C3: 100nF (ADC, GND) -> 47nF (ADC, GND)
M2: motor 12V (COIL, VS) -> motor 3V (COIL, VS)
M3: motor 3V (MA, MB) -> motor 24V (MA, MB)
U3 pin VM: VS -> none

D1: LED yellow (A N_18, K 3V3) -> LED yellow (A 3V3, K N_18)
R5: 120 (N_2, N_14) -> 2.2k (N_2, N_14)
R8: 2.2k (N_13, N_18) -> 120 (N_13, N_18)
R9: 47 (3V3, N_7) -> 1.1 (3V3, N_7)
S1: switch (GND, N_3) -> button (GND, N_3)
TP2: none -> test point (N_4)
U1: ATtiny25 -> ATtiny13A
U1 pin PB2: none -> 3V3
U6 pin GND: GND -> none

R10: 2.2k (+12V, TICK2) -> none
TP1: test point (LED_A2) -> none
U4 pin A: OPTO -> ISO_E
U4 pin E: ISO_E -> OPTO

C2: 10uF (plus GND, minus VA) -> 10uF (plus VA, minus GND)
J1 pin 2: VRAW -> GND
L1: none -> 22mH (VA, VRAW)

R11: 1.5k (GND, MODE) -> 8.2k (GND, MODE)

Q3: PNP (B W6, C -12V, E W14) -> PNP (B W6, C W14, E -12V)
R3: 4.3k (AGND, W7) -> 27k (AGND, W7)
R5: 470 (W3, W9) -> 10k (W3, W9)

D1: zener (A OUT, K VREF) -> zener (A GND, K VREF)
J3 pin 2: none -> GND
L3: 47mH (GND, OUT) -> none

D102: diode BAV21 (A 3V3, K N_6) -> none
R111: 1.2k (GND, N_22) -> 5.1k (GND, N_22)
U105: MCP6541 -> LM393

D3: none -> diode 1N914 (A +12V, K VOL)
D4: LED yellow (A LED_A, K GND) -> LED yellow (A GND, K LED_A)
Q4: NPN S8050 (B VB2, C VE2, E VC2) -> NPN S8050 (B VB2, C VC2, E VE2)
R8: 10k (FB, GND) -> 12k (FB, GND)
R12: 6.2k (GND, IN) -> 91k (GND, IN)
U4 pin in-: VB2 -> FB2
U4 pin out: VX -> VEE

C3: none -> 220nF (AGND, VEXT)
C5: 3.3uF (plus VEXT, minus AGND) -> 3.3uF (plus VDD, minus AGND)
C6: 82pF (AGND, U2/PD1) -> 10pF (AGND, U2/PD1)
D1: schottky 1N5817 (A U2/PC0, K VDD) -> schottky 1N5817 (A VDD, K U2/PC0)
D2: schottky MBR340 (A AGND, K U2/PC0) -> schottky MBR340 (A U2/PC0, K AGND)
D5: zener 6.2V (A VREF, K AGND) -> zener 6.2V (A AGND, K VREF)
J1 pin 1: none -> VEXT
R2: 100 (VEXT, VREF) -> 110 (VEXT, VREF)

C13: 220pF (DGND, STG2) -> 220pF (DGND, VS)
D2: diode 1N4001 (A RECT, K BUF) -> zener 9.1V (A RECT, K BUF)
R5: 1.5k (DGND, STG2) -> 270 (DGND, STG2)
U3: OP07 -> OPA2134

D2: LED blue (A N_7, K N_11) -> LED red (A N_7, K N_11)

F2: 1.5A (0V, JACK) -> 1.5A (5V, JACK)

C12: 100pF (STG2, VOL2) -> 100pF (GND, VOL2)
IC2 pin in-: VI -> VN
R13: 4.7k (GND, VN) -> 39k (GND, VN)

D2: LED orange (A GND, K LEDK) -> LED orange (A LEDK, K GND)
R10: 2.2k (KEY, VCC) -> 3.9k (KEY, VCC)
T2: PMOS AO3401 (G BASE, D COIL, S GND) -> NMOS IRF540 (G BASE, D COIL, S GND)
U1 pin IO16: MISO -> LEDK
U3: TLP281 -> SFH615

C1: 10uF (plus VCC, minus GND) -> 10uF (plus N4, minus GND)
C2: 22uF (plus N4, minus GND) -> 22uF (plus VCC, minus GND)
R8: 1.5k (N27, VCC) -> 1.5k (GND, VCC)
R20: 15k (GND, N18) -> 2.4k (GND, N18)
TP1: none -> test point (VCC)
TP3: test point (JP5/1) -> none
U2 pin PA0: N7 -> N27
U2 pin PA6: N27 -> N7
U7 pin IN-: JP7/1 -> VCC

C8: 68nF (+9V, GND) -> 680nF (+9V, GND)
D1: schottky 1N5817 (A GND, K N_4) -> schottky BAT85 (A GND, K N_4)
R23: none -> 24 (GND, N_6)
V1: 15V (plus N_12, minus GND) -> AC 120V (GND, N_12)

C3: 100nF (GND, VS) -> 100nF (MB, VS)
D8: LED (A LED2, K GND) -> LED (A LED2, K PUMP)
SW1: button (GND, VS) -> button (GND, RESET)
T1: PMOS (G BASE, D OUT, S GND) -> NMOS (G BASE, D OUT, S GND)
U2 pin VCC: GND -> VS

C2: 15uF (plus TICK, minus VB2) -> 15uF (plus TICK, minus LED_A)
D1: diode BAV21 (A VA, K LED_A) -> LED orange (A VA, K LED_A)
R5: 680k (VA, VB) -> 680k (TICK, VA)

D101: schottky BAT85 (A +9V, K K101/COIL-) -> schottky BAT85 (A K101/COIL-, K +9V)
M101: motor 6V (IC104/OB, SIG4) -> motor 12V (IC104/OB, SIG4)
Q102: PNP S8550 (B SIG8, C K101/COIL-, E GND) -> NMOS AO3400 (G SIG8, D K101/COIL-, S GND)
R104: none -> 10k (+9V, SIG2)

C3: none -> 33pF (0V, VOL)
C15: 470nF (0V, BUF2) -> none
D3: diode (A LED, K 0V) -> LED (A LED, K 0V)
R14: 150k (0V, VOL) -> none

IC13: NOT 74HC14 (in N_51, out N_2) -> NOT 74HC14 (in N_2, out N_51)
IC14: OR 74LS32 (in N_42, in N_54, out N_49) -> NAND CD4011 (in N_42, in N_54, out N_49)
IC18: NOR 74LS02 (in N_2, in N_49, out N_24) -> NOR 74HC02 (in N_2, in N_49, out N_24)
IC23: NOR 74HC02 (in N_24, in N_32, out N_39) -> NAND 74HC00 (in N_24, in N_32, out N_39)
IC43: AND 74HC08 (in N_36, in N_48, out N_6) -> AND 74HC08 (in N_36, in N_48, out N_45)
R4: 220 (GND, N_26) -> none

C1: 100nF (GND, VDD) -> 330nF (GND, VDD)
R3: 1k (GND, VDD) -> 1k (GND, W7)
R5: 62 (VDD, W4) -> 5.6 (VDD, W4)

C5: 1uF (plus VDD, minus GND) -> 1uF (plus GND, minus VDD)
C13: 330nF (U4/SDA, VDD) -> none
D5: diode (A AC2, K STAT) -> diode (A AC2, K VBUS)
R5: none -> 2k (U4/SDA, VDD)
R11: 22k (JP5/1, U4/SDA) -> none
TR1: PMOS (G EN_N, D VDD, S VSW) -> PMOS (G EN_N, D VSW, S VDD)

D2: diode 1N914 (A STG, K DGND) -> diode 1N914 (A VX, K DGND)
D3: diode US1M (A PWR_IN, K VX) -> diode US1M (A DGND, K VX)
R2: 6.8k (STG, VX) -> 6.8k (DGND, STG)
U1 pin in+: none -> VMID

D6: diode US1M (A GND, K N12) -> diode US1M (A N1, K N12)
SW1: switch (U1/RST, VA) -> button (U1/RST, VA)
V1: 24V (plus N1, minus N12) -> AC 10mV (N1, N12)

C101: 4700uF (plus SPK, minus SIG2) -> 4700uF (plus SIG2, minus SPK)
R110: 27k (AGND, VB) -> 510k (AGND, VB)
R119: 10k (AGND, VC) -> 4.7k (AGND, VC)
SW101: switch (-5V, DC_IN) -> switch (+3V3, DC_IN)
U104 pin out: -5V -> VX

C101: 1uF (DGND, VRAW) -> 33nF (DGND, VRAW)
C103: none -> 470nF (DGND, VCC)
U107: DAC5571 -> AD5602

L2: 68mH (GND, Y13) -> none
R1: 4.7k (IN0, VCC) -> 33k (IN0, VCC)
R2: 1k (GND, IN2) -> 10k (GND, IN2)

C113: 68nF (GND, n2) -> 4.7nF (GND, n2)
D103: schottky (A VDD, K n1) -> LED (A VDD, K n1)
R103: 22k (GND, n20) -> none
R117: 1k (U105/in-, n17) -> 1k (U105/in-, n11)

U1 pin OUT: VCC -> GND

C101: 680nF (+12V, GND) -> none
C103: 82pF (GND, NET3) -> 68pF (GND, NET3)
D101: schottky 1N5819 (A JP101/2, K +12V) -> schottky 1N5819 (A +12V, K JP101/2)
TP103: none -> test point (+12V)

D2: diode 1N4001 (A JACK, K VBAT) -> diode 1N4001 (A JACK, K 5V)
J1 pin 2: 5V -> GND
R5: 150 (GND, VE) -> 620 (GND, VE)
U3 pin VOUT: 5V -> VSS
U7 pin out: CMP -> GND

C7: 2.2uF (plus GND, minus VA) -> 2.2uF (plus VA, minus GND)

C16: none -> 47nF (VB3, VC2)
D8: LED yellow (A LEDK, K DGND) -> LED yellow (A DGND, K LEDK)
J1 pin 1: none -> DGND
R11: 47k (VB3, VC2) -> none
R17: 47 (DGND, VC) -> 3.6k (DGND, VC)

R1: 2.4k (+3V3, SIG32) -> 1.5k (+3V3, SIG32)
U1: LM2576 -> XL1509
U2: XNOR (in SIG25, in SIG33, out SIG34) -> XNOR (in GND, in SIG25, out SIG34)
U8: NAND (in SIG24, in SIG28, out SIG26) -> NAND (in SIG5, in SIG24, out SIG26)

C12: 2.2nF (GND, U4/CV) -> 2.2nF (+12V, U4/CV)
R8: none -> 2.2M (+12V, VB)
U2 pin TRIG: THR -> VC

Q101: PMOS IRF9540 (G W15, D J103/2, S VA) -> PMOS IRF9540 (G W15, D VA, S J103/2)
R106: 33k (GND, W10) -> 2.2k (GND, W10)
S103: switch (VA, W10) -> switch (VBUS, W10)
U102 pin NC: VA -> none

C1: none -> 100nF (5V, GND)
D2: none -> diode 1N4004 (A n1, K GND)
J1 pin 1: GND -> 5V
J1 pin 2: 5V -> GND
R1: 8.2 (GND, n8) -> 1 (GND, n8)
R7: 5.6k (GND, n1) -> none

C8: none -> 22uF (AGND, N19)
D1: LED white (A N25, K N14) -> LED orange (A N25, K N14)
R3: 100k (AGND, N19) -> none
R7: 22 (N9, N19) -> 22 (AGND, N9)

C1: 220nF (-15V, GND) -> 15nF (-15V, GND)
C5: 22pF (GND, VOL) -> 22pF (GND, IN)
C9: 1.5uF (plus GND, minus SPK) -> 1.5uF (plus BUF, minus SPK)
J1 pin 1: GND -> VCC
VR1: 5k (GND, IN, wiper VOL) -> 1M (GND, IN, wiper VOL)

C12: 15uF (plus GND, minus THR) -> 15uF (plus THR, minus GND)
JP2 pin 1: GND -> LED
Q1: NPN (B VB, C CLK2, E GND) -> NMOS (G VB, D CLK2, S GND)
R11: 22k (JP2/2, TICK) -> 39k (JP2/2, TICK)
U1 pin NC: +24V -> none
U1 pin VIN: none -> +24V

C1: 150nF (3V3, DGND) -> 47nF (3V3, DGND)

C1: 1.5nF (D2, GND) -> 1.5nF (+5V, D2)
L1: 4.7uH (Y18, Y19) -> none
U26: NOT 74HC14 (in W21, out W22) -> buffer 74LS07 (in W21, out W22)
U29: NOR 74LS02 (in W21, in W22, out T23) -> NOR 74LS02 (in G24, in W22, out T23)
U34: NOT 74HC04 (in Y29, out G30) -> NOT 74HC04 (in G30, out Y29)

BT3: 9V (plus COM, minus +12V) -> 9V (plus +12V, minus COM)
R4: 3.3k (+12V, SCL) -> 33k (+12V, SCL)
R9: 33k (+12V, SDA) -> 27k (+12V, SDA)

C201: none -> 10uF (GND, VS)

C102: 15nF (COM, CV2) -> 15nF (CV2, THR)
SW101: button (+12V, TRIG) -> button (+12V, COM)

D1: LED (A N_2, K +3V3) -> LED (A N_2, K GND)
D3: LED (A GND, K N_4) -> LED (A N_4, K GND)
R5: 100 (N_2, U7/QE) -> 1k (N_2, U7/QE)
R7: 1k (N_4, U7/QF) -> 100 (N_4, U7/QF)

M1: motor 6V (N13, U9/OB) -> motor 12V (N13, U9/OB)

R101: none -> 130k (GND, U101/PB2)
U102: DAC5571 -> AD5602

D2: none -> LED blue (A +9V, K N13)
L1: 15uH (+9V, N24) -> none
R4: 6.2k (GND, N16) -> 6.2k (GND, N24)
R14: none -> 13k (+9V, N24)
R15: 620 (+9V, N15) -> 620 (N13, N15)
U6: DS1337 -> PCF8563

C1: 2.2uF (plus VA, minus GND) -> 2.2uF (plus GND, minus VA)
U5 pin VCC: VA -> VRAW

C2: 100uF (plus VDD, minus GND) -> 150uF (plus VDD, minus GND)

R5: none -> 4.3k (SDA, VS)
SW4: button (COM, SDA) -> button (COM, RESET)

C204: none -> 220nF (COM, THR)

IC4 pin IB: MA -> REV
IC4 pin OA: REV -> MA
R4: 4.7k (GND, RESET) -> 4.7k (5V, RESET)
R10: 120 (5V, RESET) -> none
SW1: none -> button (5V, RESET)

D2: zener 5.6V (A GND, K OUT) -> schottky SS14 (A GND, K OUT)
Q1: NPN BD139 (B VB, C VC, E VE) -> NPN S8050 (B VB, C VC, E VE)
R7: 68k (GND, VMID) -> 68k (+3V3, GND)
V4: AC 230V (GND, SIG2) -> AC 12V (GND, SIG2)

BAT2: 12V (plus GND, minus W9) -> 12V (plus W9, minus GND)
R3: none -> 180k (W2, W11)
___
* **Task description**
Scan the records above for the word "COIL". Show each line in which it appears.

* **Reply to the task**
M2: motor 12V (COIL, VS) -> motor 3V (COIL, VS)
T2: PMOS AO3401 (G BASE, D COIL, S GND) -> NMOS IRF540 (G BASE, D COIL, S GND)
D101: schottky BAT85 (A +9V, K K101/COIL-) -> schottky BAT85 (A K101/COIL-, K +9V)
Q102: PNP S8550 (B SIG8, C K101/COIL-, E GND) -> NMOS AO3400 (G SIG8, D K101/COIL-, S GND)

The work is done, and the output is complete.